* [Exercise objective]
Quote the entries below from the line with "grey 1x4 brick [417,99,583,223] -> none" through the line with "grey 1x2 tile [206,220,285,297] -> none", both ends included, and only those lines.

^^^^^^^^

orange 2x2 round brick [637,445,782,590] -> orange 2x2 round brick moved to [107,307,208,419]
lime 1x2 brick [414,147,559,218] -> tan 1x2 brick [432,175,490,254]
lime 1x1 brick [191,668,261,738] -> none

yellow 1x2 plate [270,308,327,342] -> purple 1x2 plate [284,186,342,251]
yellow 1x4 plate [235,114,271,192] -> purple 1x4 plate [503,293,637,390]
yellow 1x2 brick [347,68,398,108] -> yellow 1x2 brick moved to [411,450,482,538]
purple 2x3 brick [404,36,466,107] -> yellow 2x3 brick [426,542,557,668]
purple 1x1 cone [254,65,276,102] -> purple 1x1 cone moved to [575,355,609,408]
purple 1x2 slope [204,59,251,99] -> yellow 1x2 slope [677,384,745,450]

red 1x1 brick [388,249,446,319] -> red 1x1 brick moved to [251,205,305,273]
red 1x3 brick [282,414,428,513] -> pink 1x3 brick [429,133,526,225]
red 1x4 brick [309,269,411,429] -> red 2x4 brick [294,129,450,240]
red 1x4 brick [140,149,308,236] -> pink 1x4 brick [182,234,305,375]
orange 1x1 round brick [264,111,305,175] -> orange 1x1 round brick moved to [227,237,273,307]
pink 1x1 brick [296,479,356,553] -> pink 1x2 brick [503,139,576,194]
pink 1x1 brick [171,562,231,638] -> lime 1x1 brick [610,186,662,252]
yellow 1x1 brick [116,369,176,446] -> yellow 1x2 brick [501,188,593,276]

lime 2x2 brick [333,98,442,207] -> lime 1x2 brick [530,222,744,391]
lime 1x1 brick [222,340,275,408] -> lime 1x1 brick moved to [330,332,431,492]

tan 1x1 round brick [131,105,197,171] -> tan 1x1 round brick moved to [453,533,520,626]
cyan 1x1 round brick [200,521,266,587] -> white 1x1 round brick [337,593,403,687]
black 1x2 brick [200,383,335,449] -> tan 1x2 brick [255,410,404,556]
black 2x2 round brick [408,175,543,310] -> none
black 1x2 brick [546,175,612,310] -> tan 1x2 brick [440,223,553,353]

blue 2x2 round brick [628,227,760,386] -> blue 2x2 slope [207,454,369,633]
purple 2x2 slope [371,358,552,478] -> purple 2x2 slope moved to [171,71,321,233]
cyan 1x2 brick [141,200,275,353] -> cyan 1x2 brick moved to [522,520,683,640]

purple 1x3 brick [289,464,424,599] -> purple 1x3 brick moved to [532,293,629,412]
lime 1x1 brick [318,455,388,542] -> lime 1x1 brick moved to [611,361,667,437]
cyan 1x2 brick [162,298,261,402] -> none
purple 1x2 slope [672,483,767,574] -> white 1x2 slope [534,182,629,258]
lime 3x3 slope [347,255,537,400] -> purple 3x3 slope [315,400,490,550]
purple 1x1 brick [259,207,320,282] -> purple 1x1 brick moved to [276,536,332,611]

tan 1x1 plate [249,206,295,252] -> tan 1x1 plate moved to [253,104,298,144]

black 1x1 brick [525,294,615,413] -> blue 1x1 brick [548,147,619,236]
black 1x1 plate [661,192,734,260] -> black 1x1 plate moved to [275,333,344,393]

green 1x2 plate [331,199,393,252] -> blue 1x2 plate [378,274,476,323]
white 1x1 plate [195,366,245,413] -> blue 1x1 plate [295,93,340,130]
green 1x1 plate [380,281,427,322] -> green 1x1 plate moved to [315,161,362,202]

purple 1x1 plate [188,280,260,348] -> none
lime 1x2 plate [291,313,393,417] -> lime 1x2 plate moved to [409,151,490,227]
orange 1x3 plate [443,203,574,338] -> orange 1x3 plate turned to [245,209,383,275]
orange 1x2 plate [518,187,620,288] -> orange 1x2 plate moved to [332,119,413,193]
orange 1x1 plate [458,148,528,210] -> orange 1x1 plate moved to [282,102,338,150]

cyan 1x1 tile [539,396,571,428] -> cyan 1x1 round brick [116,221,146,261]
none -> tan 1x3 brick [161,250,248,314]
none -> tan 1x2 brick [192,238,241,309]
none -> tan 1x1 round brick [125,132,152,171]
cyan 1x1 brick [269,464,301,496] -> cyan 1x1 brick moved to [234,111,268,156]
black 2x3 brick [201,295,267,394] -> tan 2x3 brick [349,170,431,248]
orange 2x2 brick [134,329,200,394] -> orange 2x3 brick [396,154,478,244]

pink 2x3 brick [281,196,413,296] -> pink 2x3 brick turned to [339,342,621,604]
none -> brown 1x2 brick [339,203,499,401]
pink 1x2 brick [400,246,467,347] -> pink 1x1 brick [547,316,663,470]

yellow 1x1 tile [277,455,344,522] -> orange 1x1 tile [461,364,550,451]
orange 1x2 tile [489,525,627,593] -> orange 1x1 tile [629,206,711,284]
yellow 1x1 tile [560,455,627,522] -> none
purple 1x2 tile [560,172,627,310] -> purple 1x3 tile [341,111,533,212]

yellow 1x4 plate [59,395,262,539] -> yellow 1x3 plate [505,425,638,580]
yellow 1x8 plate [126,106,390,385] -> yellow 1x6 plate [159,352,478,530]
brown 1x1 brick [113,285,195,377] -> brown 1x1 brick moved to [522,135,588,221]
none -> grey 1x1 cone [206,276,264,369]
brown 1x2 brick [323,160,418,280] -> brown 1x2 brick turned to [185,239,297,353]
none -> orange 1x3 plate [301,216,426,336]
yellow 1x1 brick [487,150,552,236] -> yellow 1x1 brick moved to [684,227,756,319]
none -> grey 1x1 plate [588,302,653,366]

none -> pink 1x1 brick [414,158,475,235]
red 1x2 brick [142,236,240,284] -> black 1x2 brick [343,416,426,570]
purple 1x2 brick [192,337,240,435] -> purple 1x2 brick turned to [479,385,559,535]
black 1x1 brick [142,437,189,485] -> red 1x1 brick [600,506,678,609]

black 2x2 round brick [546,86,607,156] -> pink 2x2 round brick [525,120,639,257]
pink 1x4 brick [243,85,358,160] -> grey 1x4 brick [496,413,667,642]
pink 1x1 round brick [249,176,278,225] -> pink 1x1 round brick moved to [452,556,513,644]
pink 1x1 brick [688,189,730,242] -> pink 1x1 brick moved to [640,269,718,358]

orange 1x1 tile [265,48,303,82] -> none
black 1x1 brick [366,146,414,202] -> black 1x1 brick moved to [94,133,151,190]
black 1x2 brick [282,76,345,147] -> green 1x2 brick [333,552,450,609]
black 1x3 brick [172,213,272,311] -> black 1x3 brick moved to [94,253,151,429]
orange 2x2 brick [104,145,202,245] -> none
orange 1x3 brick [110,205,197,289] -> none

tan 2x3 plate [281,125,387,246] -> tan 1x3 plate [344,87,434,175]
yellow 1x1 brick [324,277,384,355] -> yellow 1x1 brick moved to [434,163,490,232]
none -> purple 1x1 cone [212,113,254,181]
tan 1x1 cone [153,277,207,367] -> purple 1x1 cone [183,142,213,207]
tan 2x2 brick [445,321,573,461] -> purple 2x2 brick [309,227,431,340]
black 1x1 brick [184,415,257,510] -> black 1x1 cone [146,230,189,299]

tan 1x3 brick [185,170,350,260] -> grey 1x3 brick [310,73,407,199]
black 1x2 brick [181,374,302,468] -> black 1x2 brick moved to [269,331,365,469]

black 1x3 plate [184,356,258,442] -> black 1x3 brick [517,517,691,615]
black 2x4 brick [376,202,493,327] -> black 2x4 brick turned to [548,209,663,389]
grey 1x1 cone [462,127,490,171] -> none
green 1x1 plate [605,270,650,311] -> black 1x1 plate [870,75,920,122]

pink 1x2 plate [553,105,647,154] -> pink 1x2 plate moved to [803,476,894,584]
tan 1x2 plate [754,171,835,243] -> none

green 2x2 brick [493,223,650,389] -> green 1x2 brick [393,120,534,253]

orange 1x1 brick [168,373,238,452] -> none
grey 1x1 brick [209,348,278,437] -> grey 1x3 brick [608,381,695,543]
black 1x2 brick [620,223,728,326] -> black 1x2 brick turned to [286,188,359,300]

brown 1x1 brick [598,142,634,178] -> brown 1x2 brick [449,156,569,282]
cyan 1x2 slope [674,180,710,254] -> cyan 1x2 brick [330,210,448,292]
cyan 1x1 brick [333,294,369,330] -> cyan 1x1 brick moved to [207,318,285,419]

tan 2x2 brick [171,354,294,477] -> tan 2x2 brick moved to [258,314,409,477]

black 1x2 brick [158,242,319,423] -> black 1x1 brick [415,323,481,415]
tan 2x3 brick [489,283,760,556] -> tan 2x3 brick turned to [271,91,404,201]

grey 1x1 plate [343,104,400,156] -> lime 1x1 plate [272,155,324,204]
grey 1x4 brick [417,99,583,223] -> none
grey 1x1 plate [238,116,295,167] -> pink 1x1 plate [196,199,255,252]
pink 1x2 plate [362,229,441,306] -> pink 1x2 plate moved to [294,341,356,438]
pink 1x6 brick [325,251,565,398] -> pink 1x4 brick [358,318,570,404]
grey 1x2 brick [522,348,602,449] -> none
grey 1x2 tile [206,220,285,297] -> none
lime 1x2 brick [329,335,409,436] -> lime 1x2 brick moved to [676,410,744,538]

^^^^^^^^

* [Answer to the problem]
grey 1x4 brick [417,99,583,223] -> none
grey 1x1 plate [238,116,295,167] -> pink 1x1 plate [196,199,255,252]
pink 1x2 plate [362,229,441,306] -> pink 1x2 plate moved to [294,341,356,438]
pink 1x6 brick [325,251,565,398] -> pink 1x4 brick [358,318,570,404]
grey 1x2 brick [522,348,602,449] -> none
grey 1x2 tile [206,220,285,297] -> none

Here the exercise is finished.